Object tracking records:
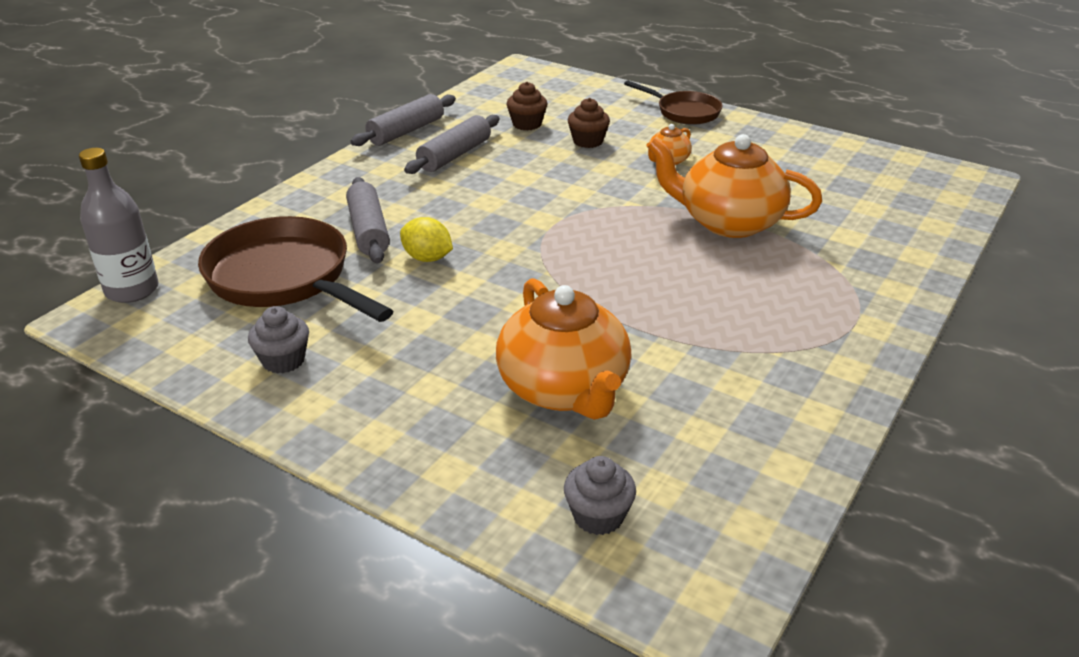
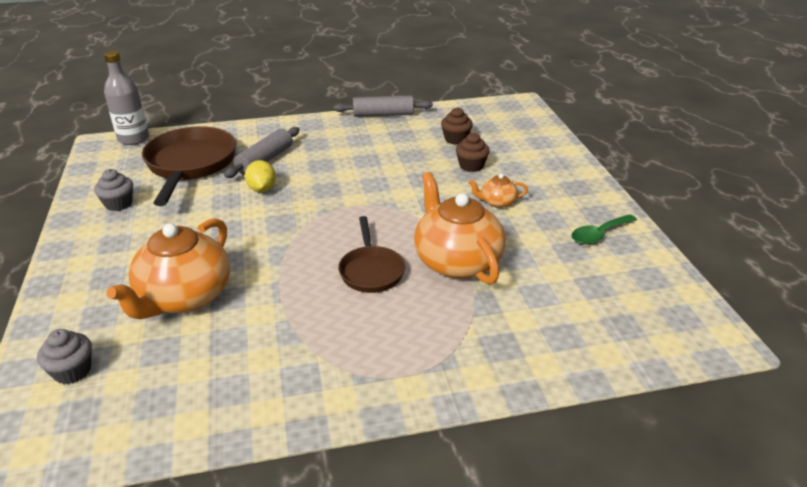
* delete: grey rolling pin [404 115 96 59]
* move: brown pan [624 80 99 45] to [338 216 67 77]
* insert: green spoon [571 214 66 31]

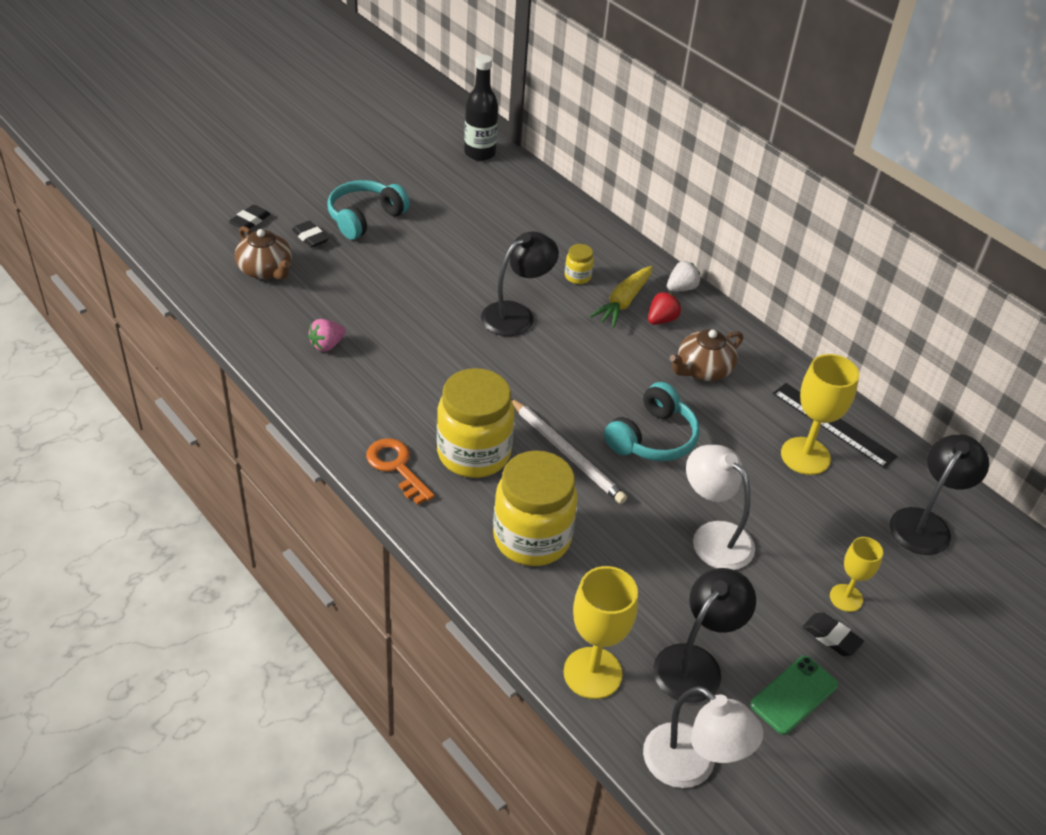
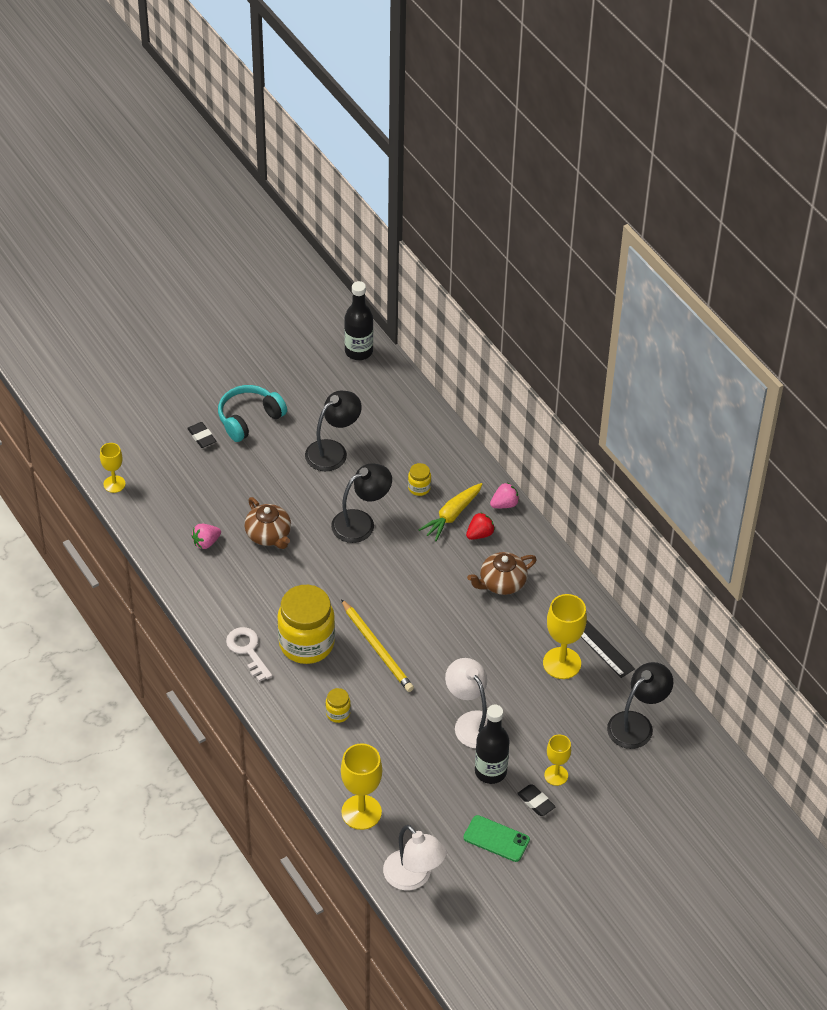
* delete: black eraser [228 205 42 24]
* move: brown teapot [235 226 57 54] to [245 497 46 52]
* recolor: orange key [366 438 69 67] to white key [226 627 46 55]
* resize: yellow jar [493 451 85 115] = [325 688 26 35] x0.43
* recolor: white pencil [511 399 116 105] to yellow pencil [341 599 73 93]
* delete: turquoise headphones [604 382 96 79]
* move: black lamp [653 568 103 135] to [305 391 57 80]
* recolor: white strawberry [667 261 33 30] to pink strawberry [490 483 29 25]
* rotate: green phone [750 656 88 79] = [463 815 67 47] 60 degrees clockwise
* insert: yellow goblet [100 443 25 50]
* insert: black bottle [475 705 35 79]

EXERCISE DETAILS — Starting at the first line of the records above, set down each line exactly through the one that holds "[338 216 67 77]". Omit pictures.

YOUR SOLUTION —
* delete: grey rolling pin [404 115 96 59]
* move: brown pan [624 80 99 45] to [338 216 67 77]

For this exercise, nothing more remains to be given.